▶ Action item
Quote, word for word, only the lines running from the line with "R10: 110k (+3V3, NET6) -> none" through the end of the listing. Leave out the pictures.

▶ Data shown
□ □ □

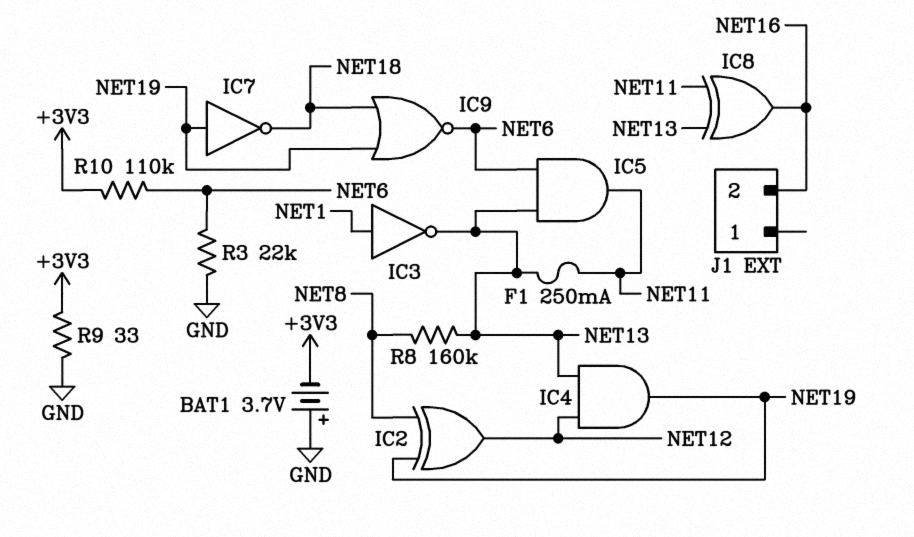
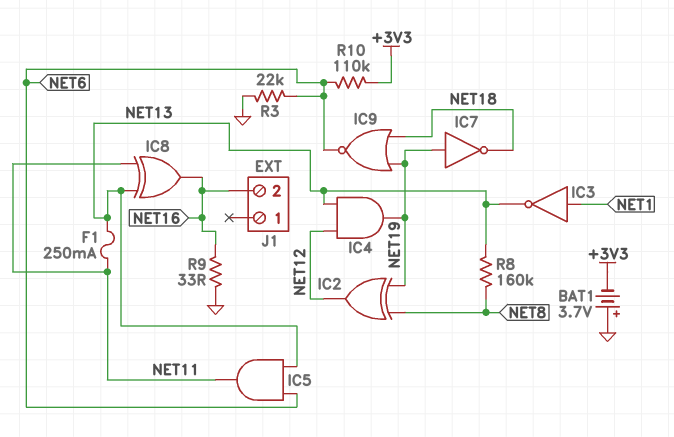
R9: 33 (+3V3, GND) -> 33 (GND, NET16)

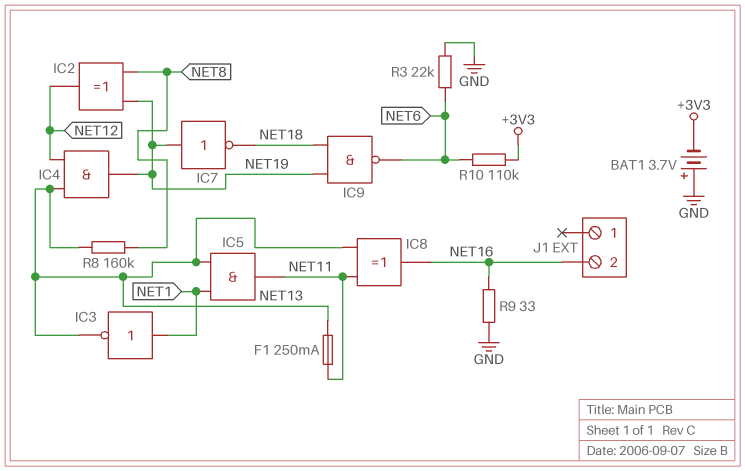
IC5: AND (in NET6, in NET13, out NET11) -> AND (in NET1, in NET13, out NET11)
IC9: NOR (in NET18, in NET19, out NET6) -> NAND (in NET18, in NET19, out NET6)

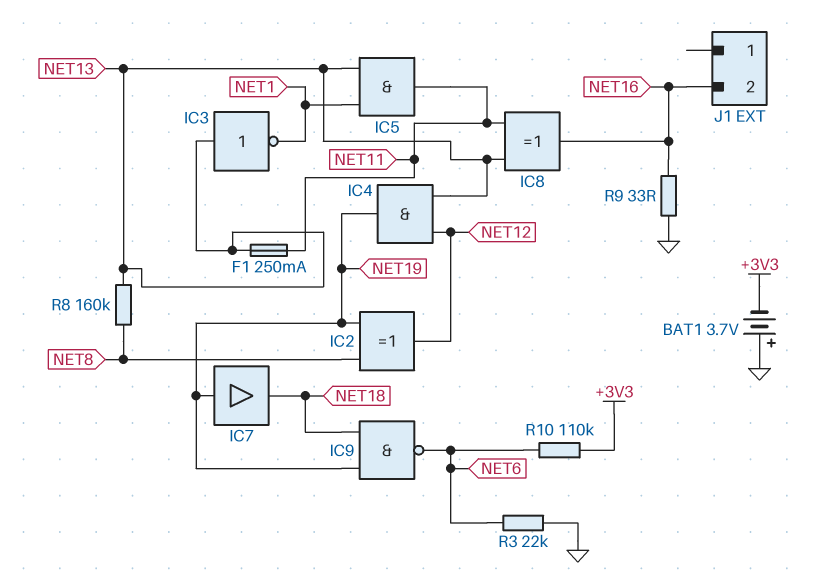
IC3: NOT (in NET1, out NET13) -> NOT (in NET13, out NET1)
IC7: NOT (in NET19, out NET18) -> buffer (in NET19, out NET18)

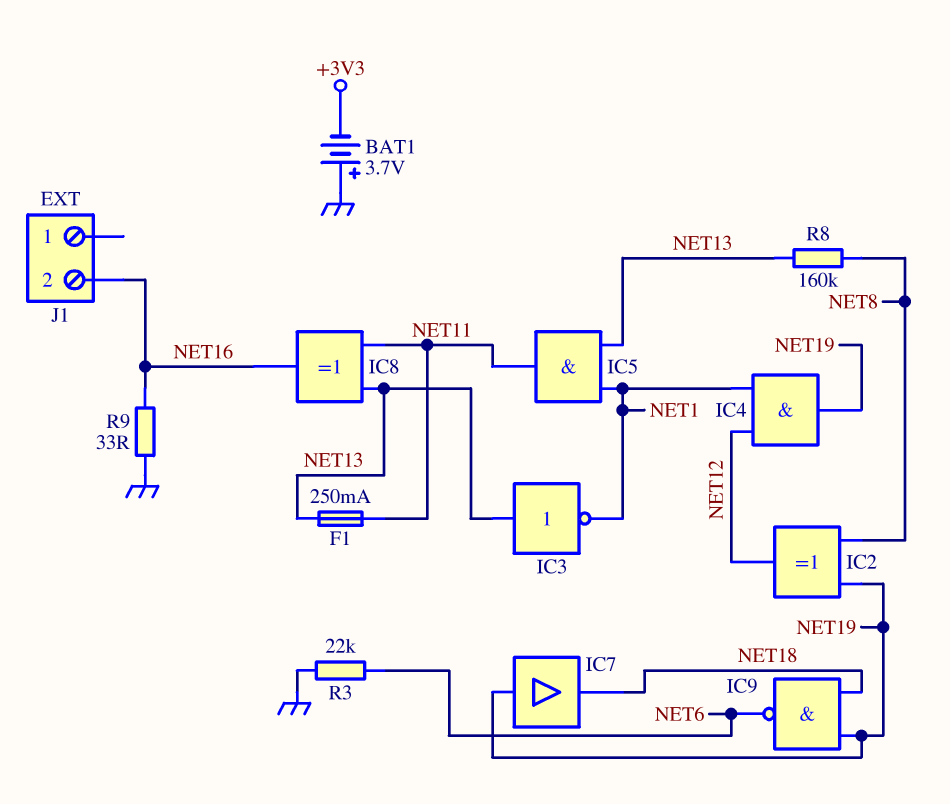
IC4: AND (in NET12, in NET13, out NET19) -> AND (in NET1, in NET12, out NET19)
R10: 110k (+3V3, NET6) -> none

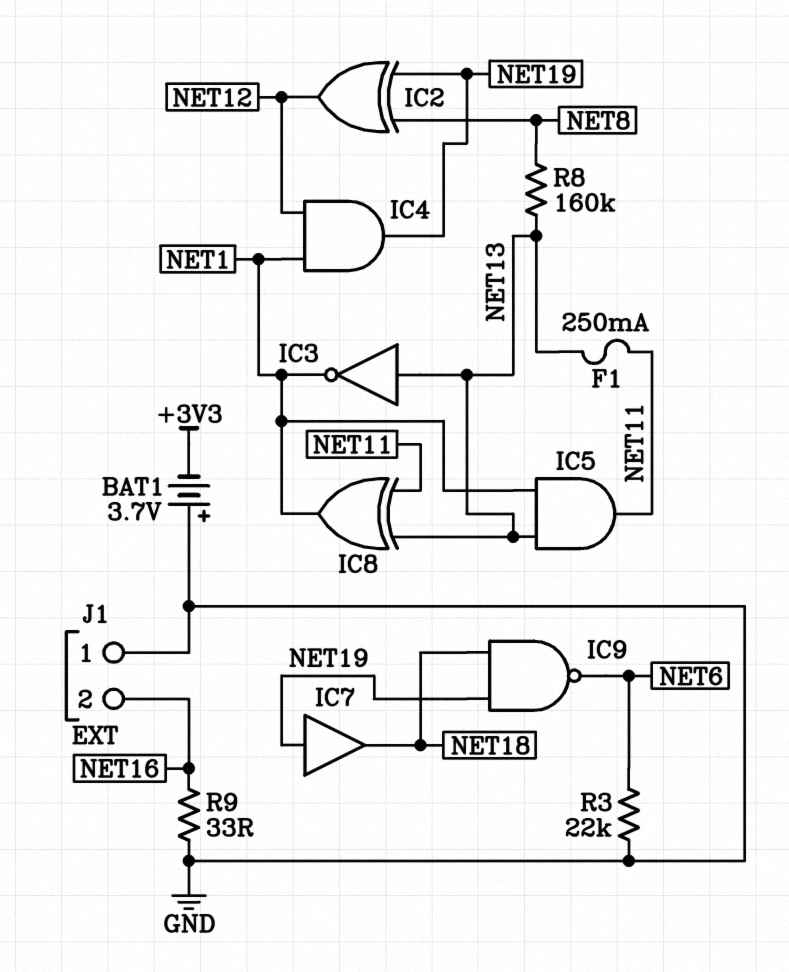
IC8: XOR (in NET11, in NET13, out NET16) -> XOR (in NET11, in NET13, out NET1)
J1 pin 1: none -> GND

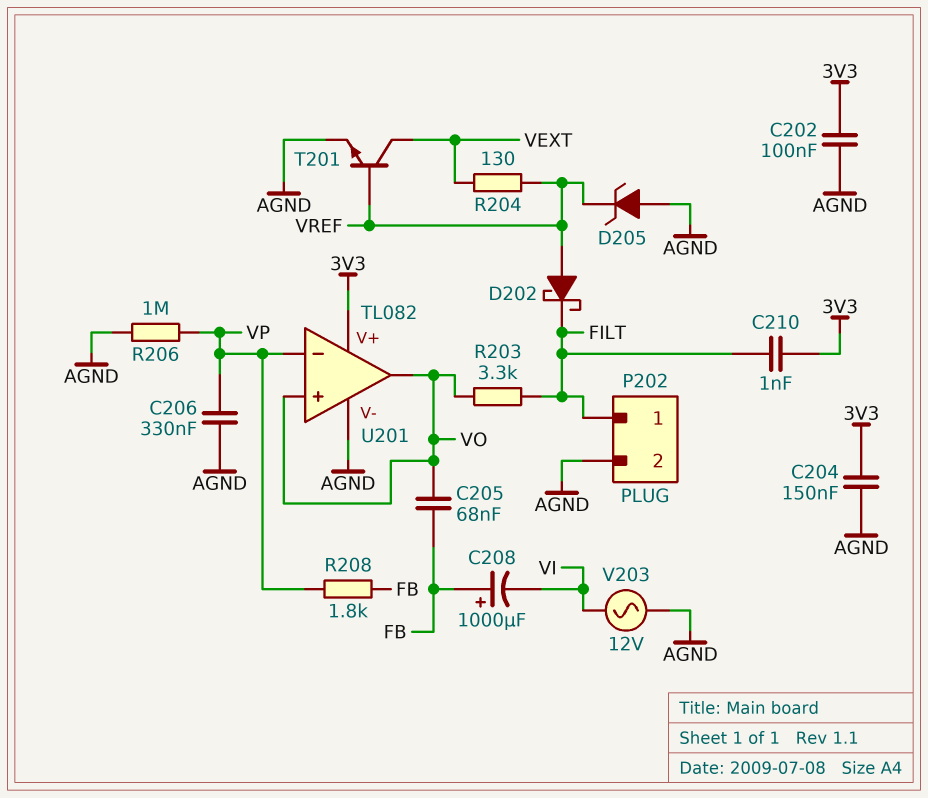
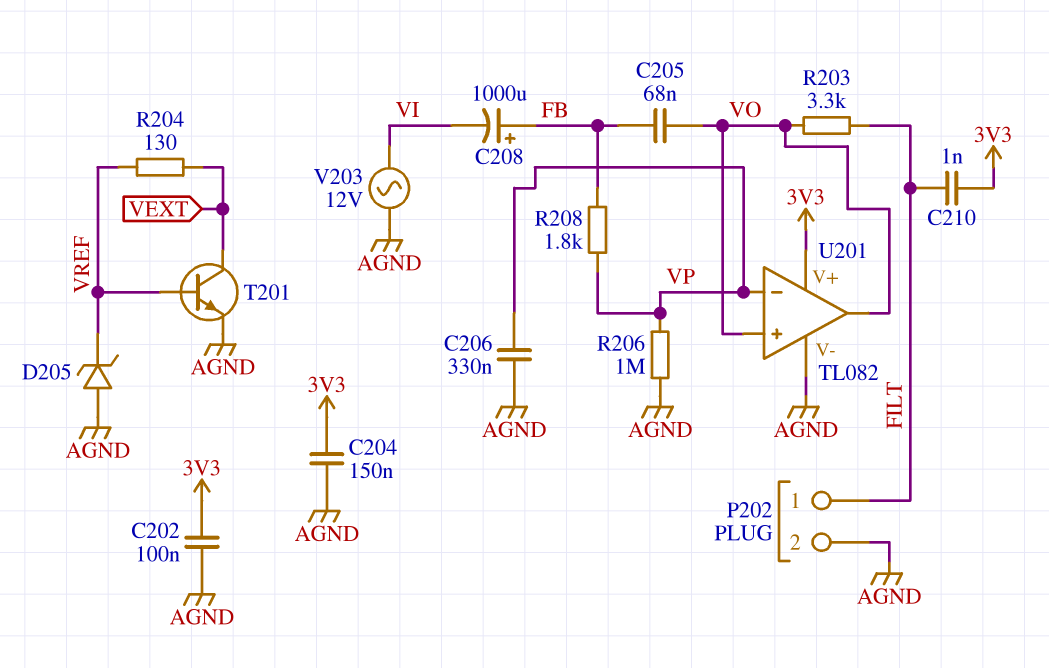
D202: schottky (A VREF, K FILT) -> none

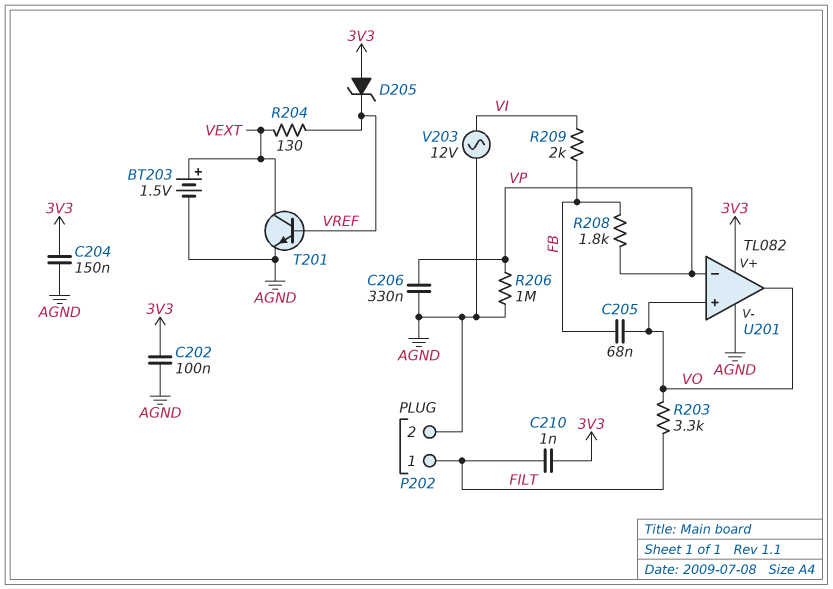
BT203: none -> 1.5V (plus VEXT, minus AGND)
C208: 1000uF (plus FB, minus VI) -> none
D205: zener (A AGND, K VREF) -> zener (A 3V3, K VREF)
R209: none -> 2k (FB, VI)

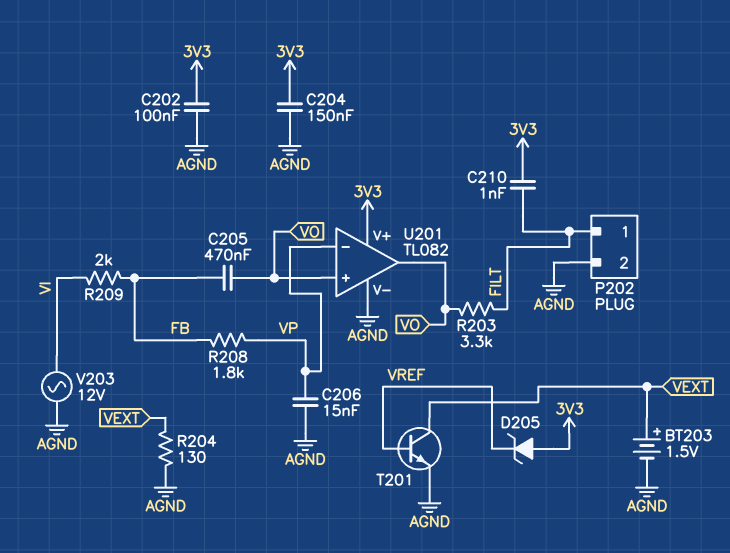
C205: 68nF (FB, VO) -> 470nF (FB, VO)
C206: 330nF (AGND, VP) -> 15nF (AGND, VP)
R204: 130 (VEXT, VREF) -> 130 (AGND, VEXT)
R206: 1M (AGND, VP) -> none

□ □ □

▶ Response for this exercise
R10: 110k (+3V3, NET6) -> none

IC8: XOR (in NET11, in NET13, out NET16) -> XOR (in NET11, in NET13, out NET1)
J1 pin 1: none -> GND

D202: schottky (A VREF, K FILT) -> none

BT203: none -> 1.5V (plus VEXT, minus AGND)
C208: 1000uF (plus FB, minus VI) -> none
D205: zener (A AGND, K VREF) -> zener (A 3V3, K VREF)
R209: none -> 2k (FB, VI)

C205: 68nF (FB, VO) -> 470nF (FB, VO)
C206: 330nF (AGND, VP) -> 15nF (AGND, VP)
R204: 130 (VEXT, VREF) -> 130 (AGND, VEXT)
R206: 1M (AGND, VP) -> none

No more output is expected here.